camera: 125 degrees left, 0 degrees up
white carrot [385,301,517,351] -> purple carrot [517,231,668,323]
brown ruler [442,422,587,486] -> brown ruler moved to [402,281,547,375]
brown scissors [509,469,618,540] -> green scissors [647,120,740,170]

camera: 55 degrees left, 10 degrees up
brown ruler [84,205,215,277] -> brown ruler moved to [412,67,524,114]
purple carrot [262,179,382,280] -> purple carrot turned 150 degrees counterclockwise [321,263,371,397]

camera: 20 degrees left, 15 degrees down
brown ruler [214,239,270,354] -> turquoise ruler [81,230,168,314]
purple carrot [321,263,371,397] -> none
++++
• **AIM OF THE TASK**:
Set down, unchanged, only those lines above that fall between the line with "brown scissors [509,469,618,540]" and the line with "camera: 20 degrees left, 15 degrees down", the two end lines included.

• **ANSWER BELOW**:
brown scissors [509,469,618,540] -> green scissors [647,120,740,170]

camera: 55 degrees left, 10 degrees up
brown ruler [84,205,215,277] -> brown ruler moved to [412,67,524,114]
purple carrot [262,179,382,280] -> purple carrot turned 150 degrees counterclockwise [321,263,371,397]

camera: 20 degrees left, 15 degrees down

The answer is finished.